(Problem to solve) An exact copy of the data is required, with no pictures in it.
= Beginning of Section =
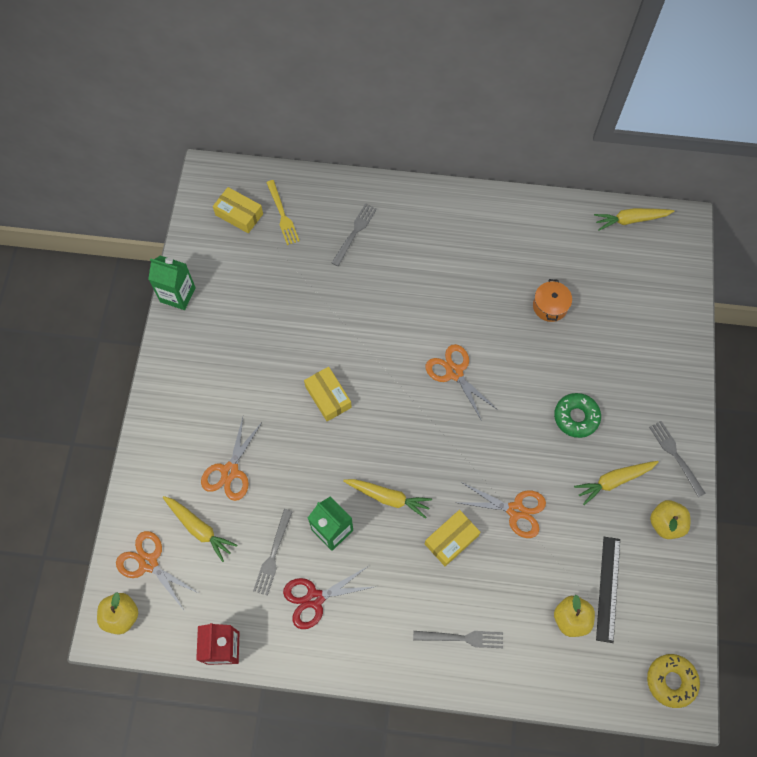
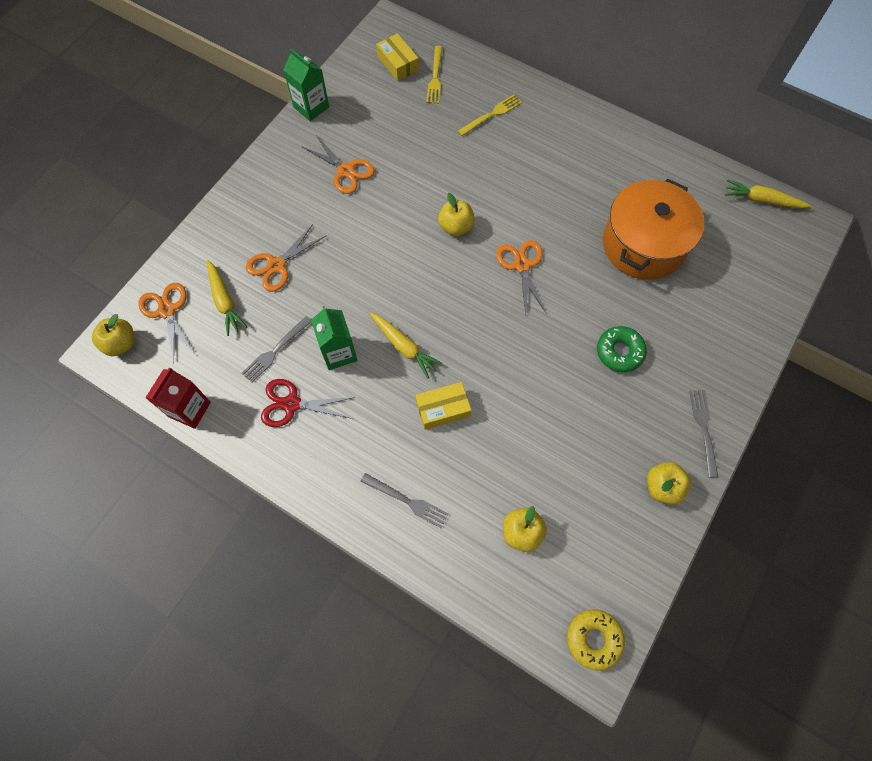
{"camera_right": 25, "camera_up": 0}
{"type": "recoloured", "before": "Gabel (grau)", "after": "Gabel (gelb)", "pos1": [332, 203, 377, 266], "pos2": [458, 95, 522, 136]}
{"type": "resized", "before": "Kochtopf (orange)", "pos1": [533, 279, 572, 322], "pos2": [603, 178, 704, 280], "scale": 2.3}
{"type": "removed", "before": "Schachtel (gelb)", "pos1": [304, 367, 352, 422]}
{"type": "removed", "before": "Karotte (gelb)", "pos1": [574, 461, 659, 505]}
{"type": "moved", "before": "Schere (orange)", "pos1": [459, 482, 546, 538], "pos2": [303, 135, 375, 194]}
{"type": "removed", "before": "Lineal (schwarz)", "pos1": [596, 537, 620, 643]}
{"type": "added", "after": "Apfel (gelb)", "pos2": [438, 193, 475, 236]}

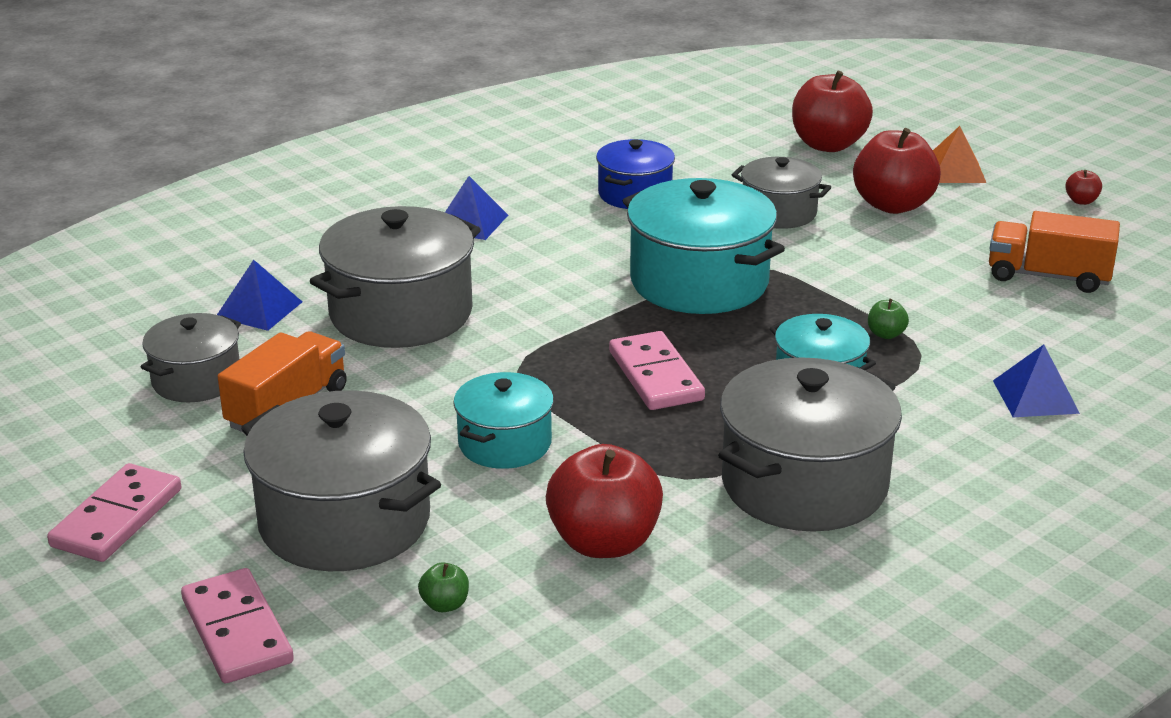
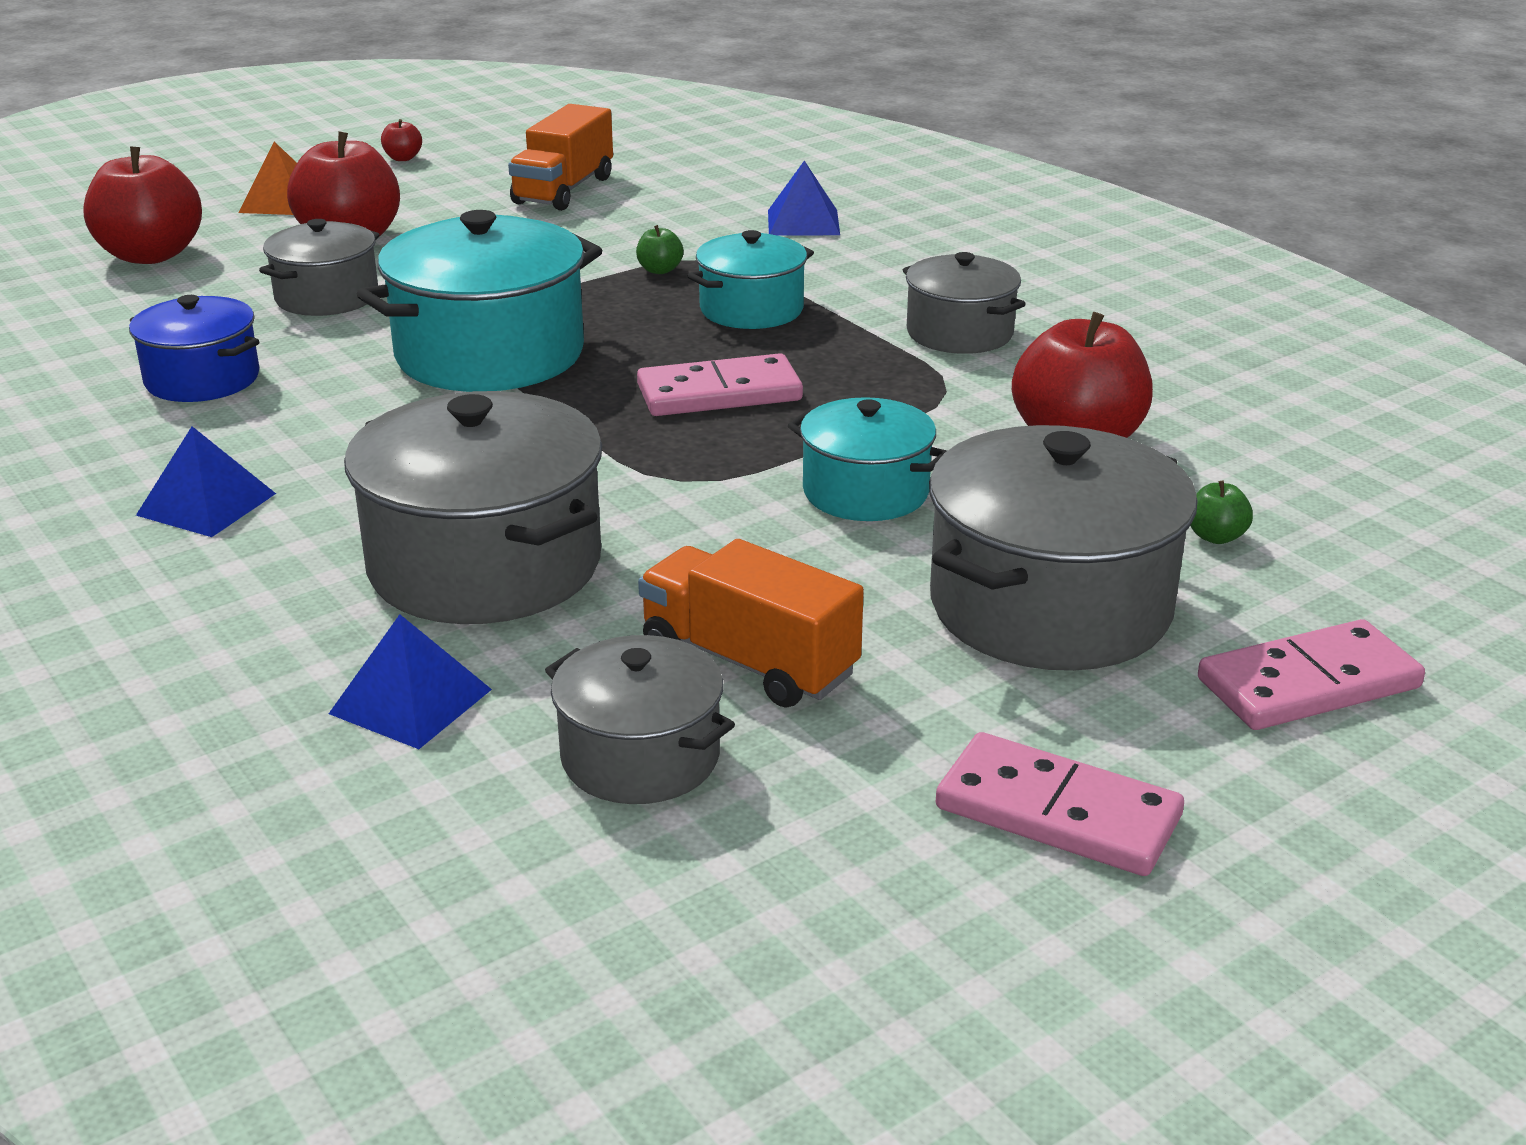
{"camera_right": -85, "camera_up": 0}
{"type": "resized", "before": "Kochtopf (grau)", "pos1": [718, 357, 902, 532], "pos2": [903, 252, 1026, 354], "scale": 0.58}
= End of Section =
(Task response)
{"camera_right": 25, "camera_up": 0}
{"type": "recoloured", "before": "Gabel (grau)", "after": "Gabel (gelb)", "pos1": [332, 203, 377, 266], "pos2": [458, 95, 522, 136]}
{"type": "resized", "before": "Kochtopf (orange)", "pos1": [533, 279, 572, 322], "pos2": [603, 178, 704, 280], "scale": 2.3}
{"type": "removed", "before": "Schachtel (gelb)", "pos1": [304, 367, 352, 422]}
{"type": "removed", "before": "Karotte (gelb)", "pos1": [574, 461, 659, 505]}
{"type": "moved", "before": "Schere (orange)", "pos1": [459, 482, 546, 538], "pos2": [303, 135, 375, 194]}
{"type": "removed", "before": "Lineal (schwarz)", "pos1": [596, 537, 620, 643]}
{"type": "added", "after": "Apfel (gelb)", "pos2": [438, 193, 475, 236]}

{"camera_right": -85, "camera_up": 0}
{"type": "resized", "before": "Kochtopf (grau)", "pos1": [718, 357, 902, 532], "pos2": [903, 252, 1026, 354], "scale": 0.58}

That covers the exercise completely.